[Assigned task]: For the entries that follow, produce an exact copy with no pictures in it.

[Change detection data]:
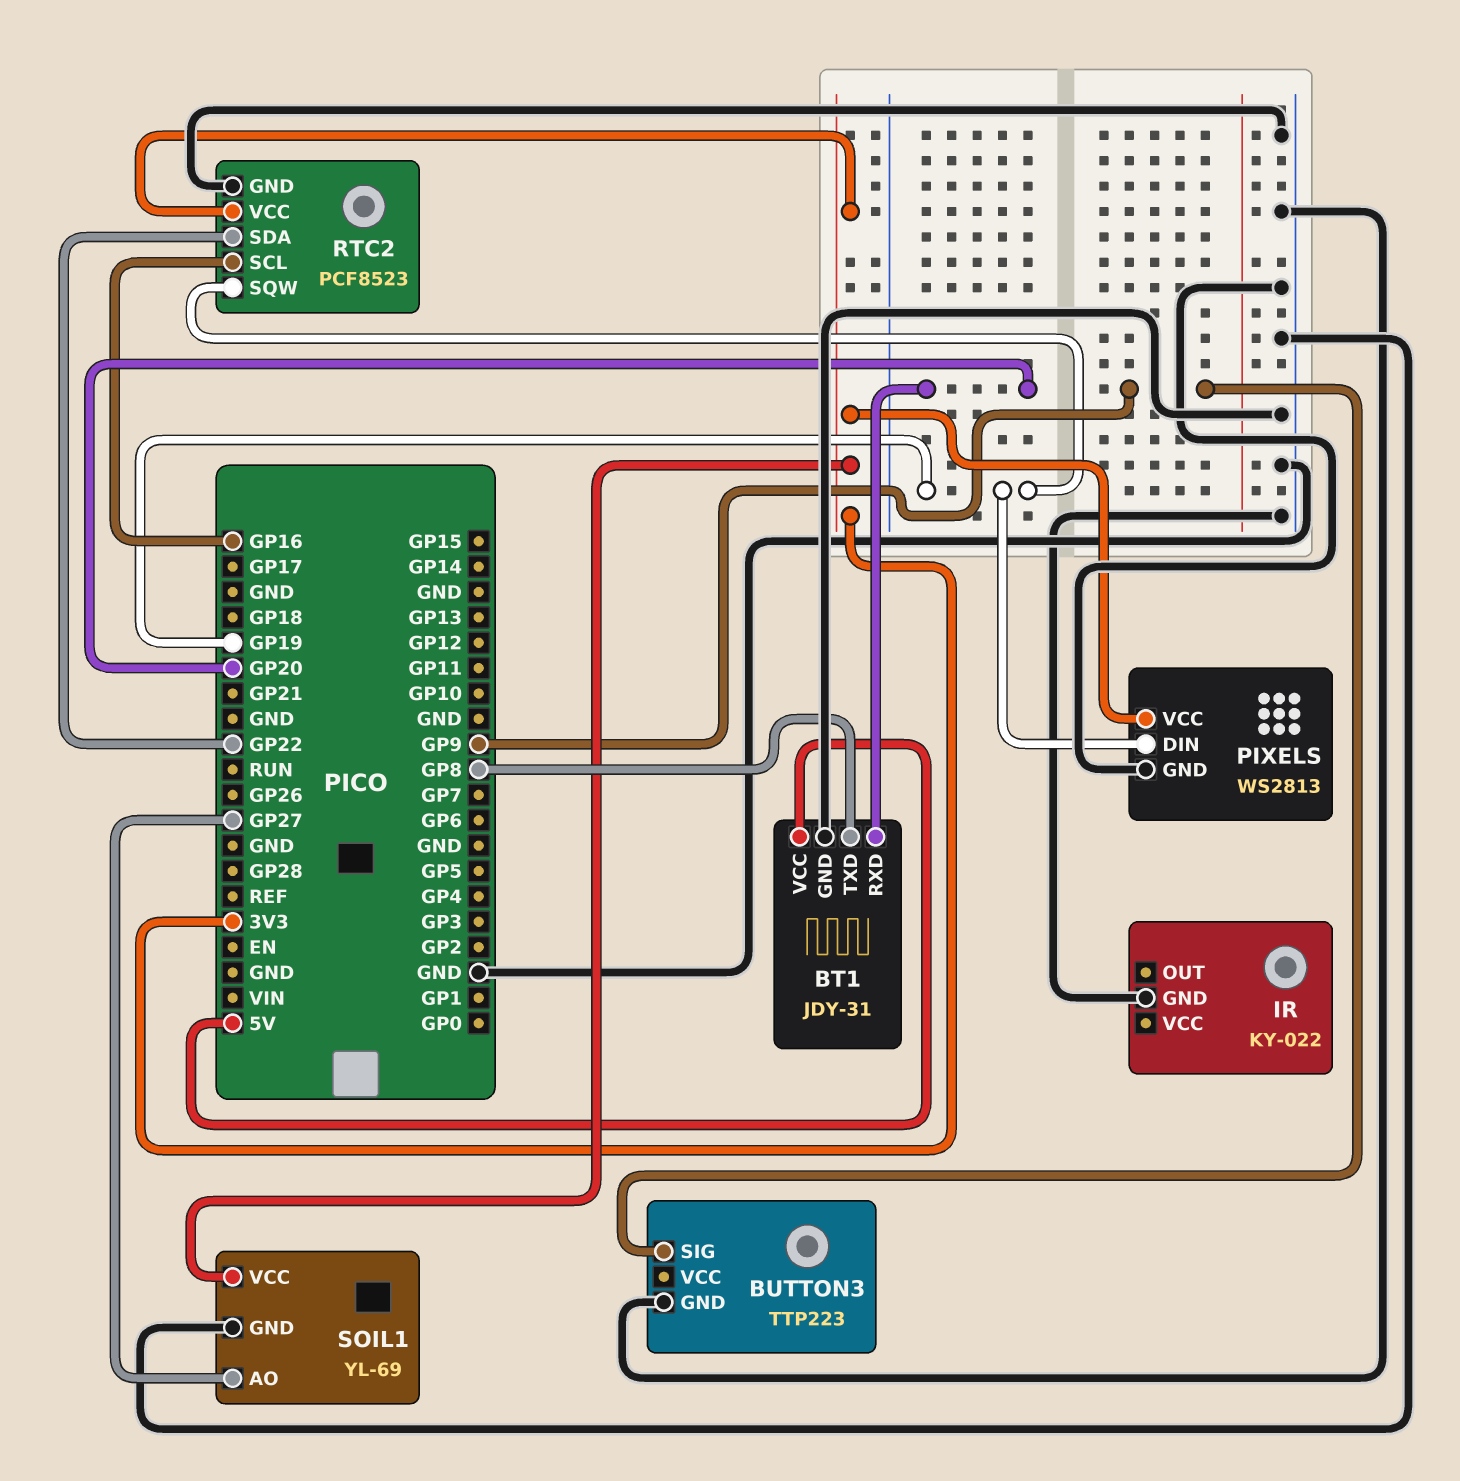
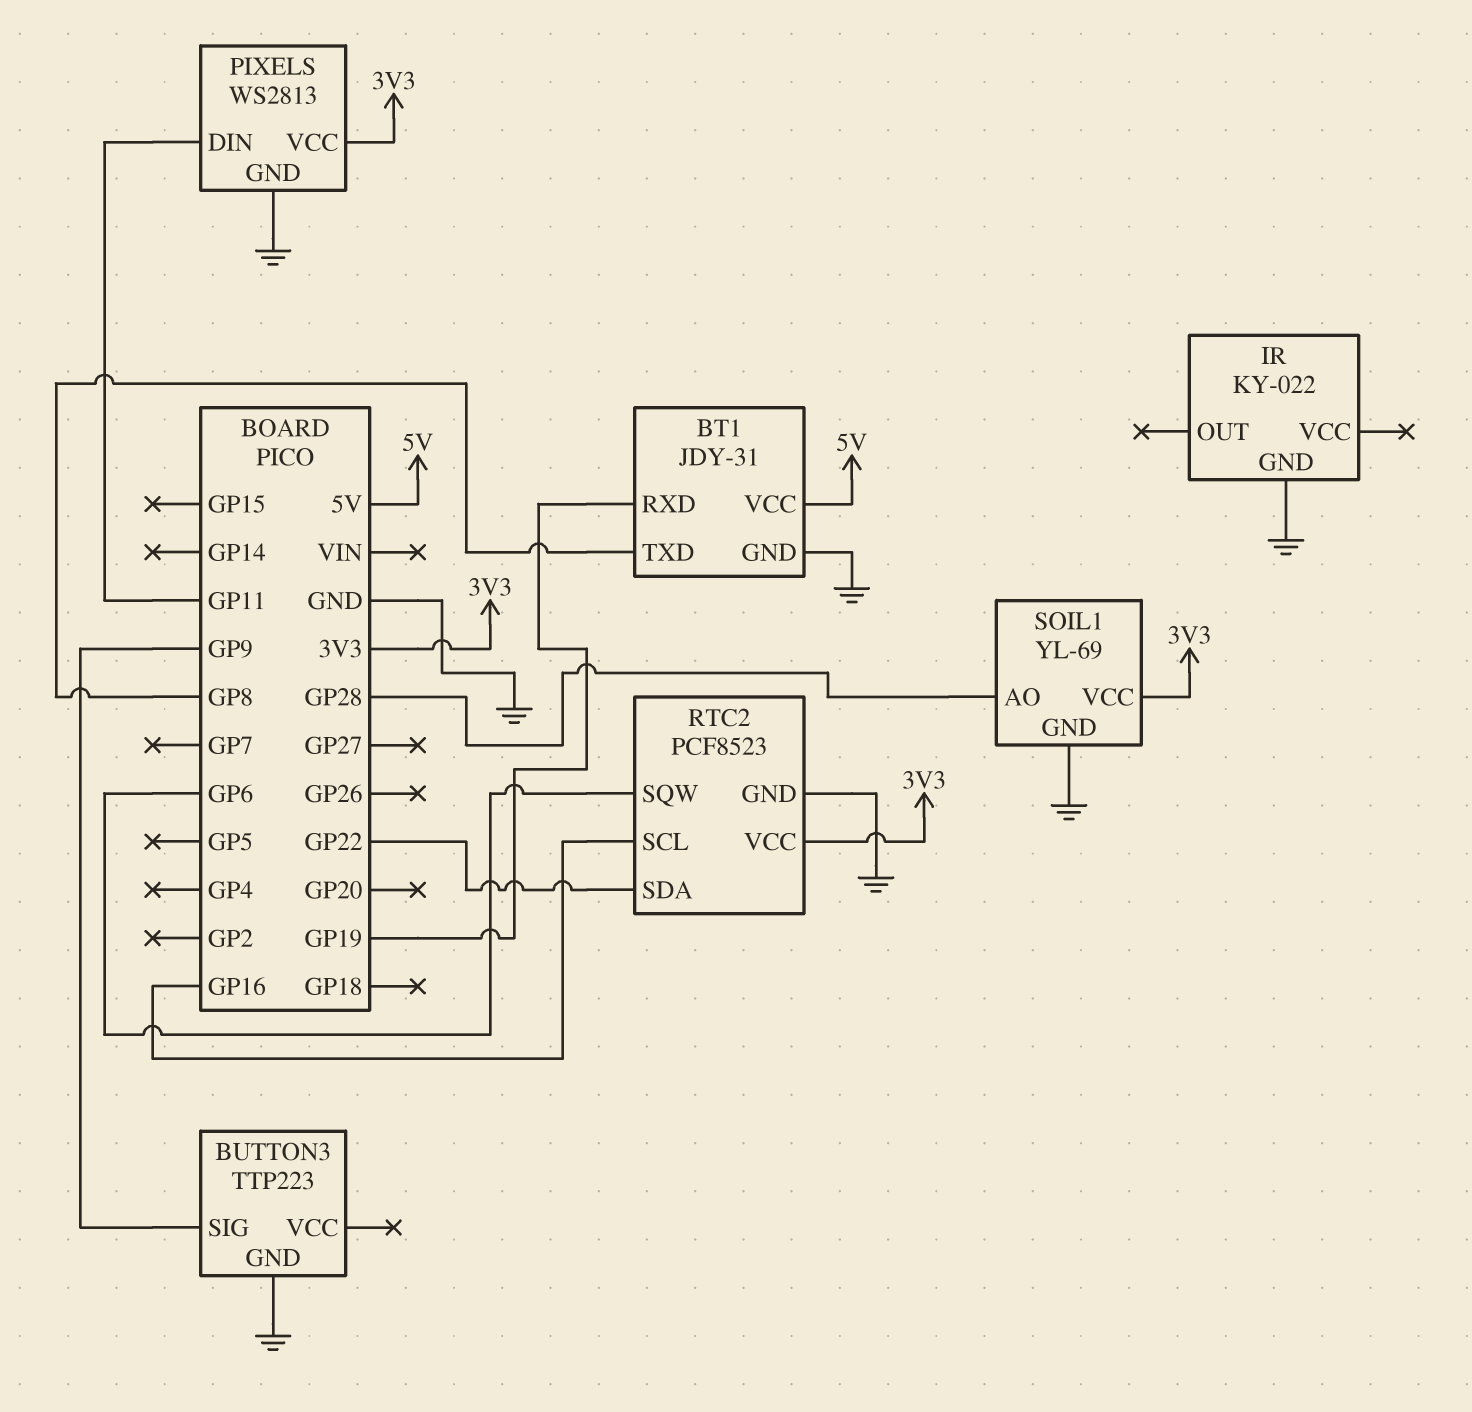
BT1 pin RXD: GP20 -> GP19
PIXELS pin DIN: GP19 -> GP11
RTC2 pin SQW: GP19 -> GP6
SOIL1 pin AO: GP27 -> GP28

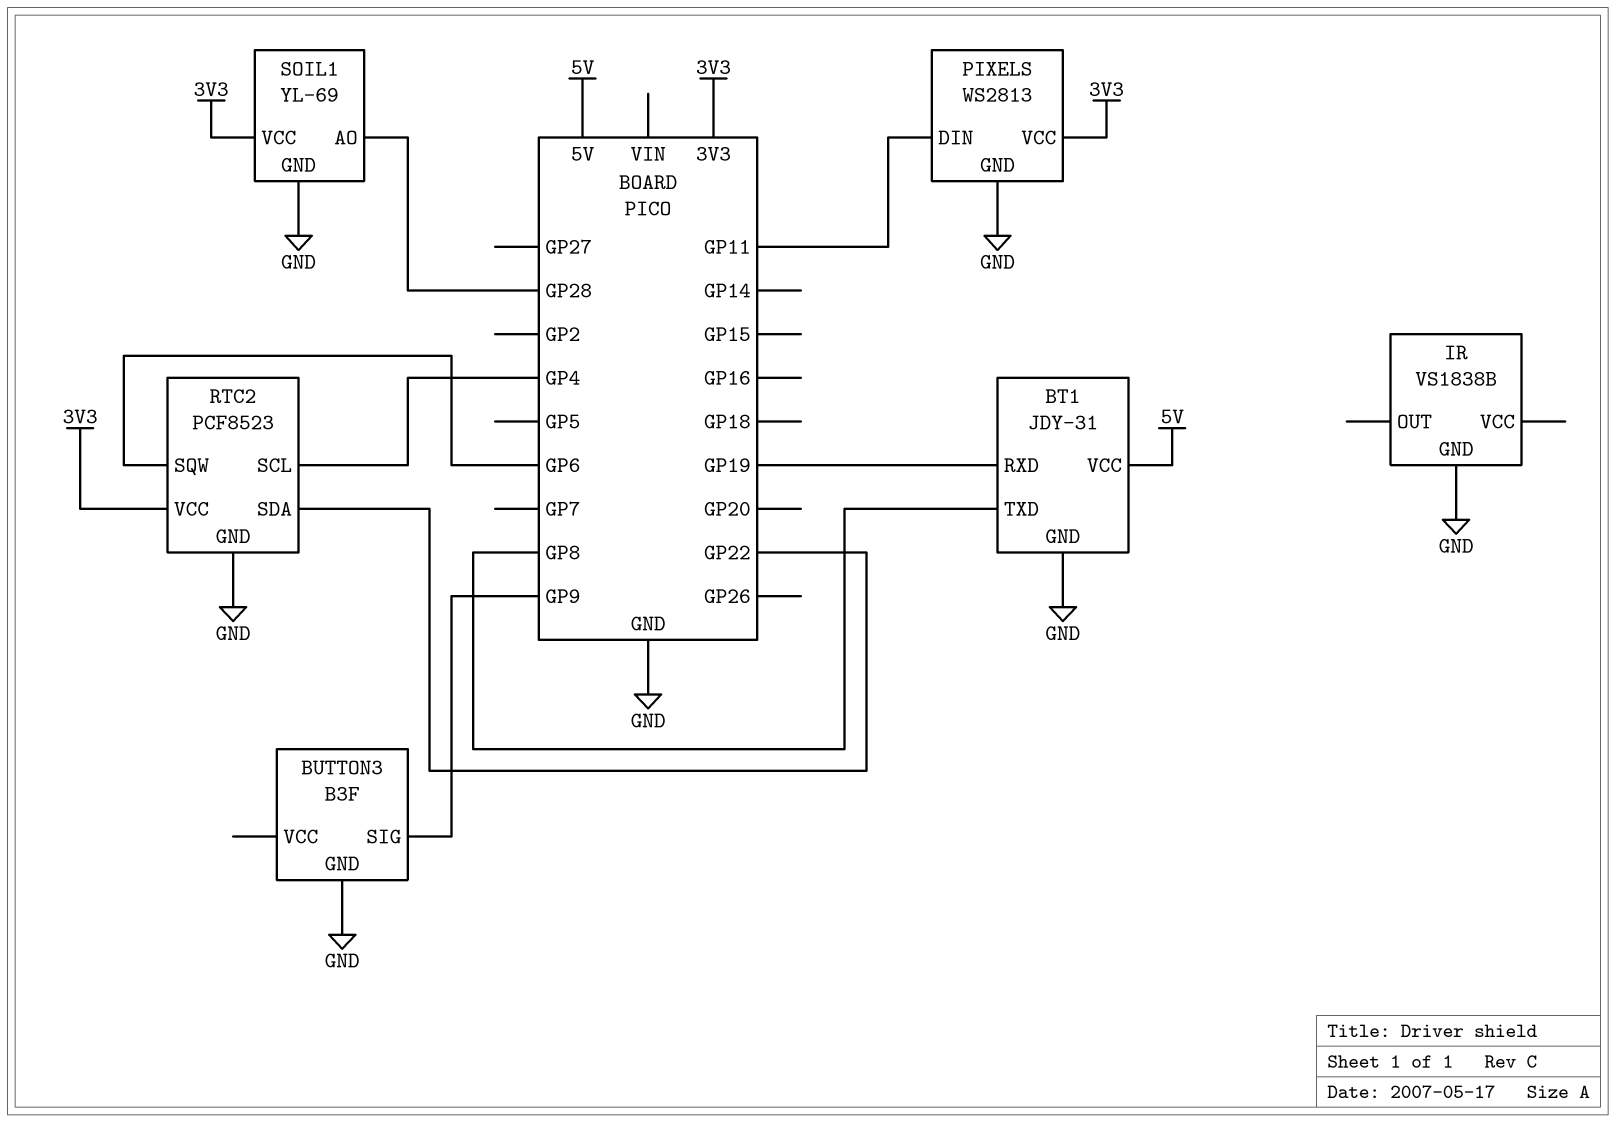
BUTTON3: TTP223 -> B3F
IR: KY-022 -> VS1838B
RTC2 pin SCL: GP16 -> GP4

[Answer for this exercise]:
BT1 pin RXD: GP20 -> GP19
PIXELS pin DIN: GP19 -> GP11
RTC2 pin SQW: GP19 -> GP6
SOIL1 pin AO: GP27 -> GP28

BUTTON3: TTP223 -> B3F
IR: KY-022 -> VS1838B
RTC2 pin SCL: GP16 -> GP4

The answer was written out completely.